WHAT IS REQUIRED: In the records below, find the line holding "(268, 372) = (242, 422): none -> green wallet" and the line holding "(588, 483) = (563, 353): none". Set down both, with every line between them, exactly.

DATA SECTION:
########
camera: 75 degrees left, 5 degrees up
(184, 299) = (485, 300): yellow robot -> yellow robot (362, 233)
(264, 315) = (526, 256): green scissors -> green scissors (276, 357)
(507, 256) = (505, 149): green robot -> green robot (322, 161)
########
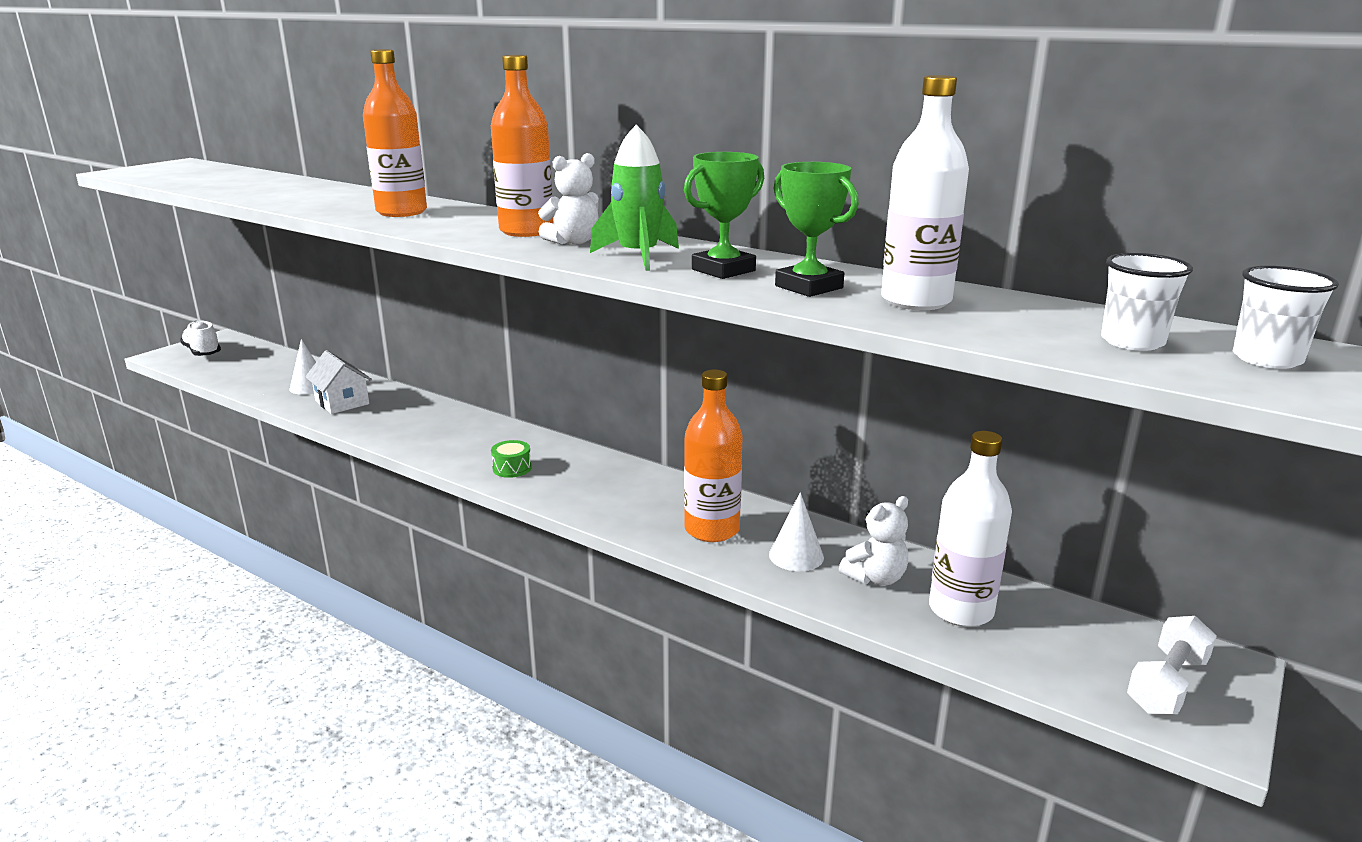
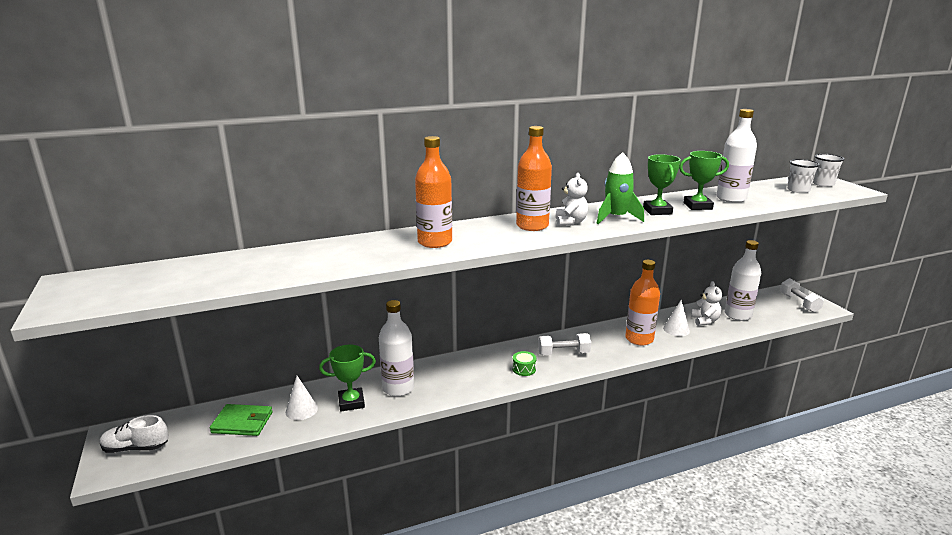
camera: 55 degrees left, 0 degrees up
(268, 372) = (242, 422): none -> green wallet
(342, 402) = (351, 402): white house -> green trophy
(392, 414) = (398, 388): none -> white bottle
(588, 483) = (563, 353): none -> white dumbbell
########
EXPECTED OUTPUT:
(268, 372) = (242, 422): none -> green wallet
(342, 402) = (351, 402): white house -> green trophy
(392, 414) = (398, 388): none -> white bottle
(588, 483) = (563, 353): none -> white dumbbell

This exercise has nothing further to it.